### Supplied data
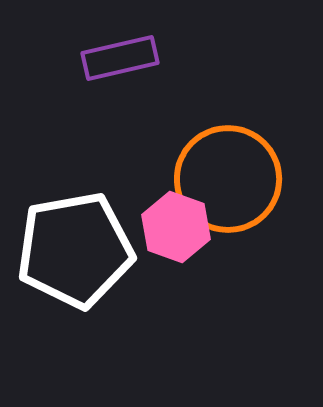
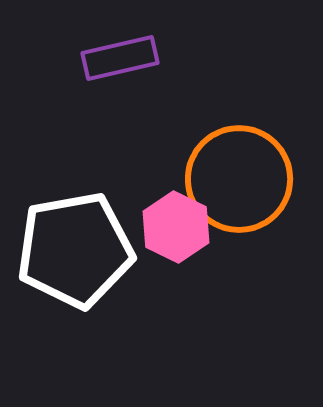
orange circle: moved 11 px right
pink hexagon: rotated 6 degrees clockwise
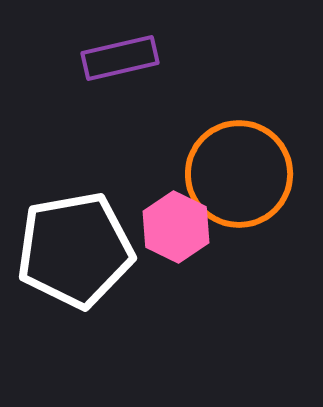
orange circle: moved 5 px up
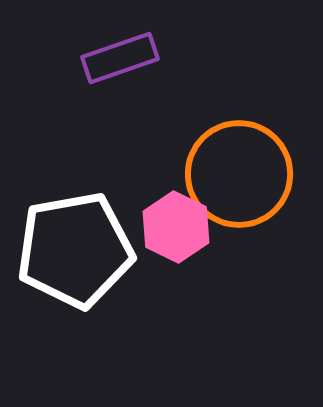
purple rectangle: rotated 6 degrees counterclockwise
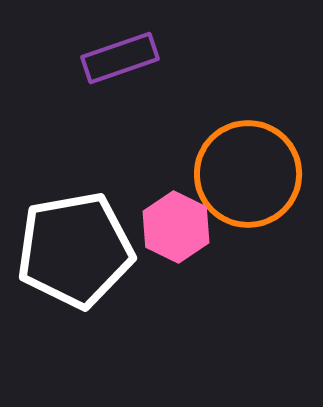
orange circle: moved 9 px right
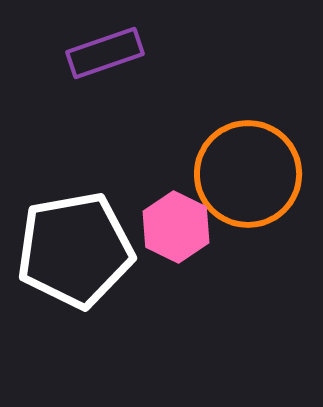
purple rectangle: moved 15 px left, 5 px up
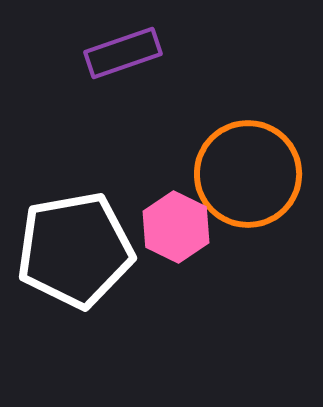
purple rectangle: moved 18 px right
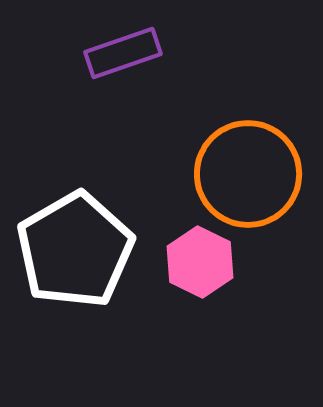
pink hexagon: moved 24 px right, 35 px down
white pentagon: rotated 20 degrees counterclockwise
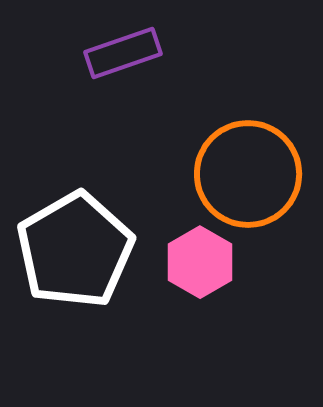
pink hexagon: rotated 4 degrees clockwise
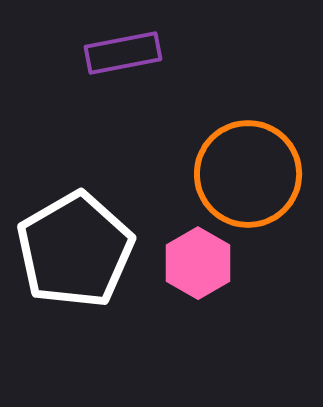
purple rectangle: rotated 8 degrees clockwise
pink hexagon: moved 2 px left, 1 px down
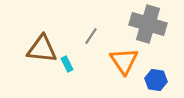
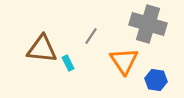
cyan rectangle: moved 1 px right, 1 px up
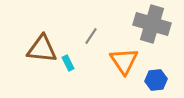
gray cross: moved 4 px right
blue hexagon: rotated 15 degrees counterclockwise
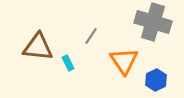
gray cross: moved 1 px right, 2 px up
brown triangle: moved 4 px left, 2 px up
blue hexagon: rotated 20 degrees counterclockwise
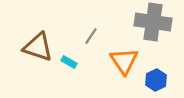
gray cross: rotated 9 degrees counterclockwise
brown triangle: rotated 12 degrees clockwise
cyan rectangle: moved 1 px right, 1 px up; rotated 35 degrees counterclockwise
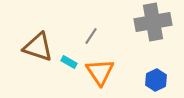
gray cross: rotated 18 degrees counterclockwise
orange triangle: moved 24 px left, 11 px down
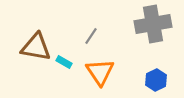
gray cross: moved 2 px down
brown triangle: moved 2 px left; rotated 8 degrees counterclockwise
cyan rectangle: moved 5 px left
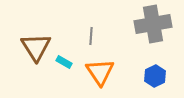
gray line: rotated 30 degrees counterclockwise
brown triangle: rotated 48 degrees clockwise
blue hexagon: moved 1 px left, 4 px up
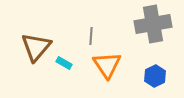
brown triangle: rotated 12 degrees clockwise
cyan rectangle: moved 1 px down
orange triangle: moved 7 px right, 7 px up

### Exercise instructions
Copy out every line of text in the records above word for word and in the same order. Leave out the pictures.

### Answer
orange circle: moved 11 px right
pink hexagon: rotated 6 degrees clockwise
orange circle: moved 5 px up
purple rectangle: rotated 6 degrees counterclockwise
orange circle: moved 9 px right
purple rectangle: moved 15 px left, 5 px up
purple rectangle: moved 18 px right
pink hexagon: moved 24 px right, 35 px down
white pentagon: rotated 20 degrees counterclockwise
pink hexagon: rotated 4 degrees clockwise
purple rectangle: rotated 8 degrees clockwise
pink hexagon: moved 2 px left, 1 px down
cyan rectangle: moved 1 px right, 1 px up
gray cross: moved 4 px right
blue hexagon: rotated 15 degrees counterclockwise
gray cross: moved 1 px right, 2 px up
brown triangle: moved 4 px left, 2 px up
blue hexagon: rotated 20 degrees counterclockwise
gray cross: rotated 9 degrees counterclockwise
brown triangle: rotated 12 degrees clockwise
cyan rectangle: moved 1 px right, 1 px up; rotated 35 degrees counterclockwise
gray cross: rotated 18 degrees counterclockwise
orange triangle: moved 24 px left, 11 px down
gray cross: moved 2 px down
brown triangle: moved 2 px left; rotated 8 degrees counterclockwise
cyan rectangle: moved 5 px left
gray line: rotated 30 degrees counterclockwise
brown triangle: rotated 48 degrees clockwise
blue hexagon: moved 1 px left, 4 px up
brown triangle: rotated 12 degrees clockwise
cyan rectangle: moved 1 px down
orange triangle: moved 7 px right, 7 px up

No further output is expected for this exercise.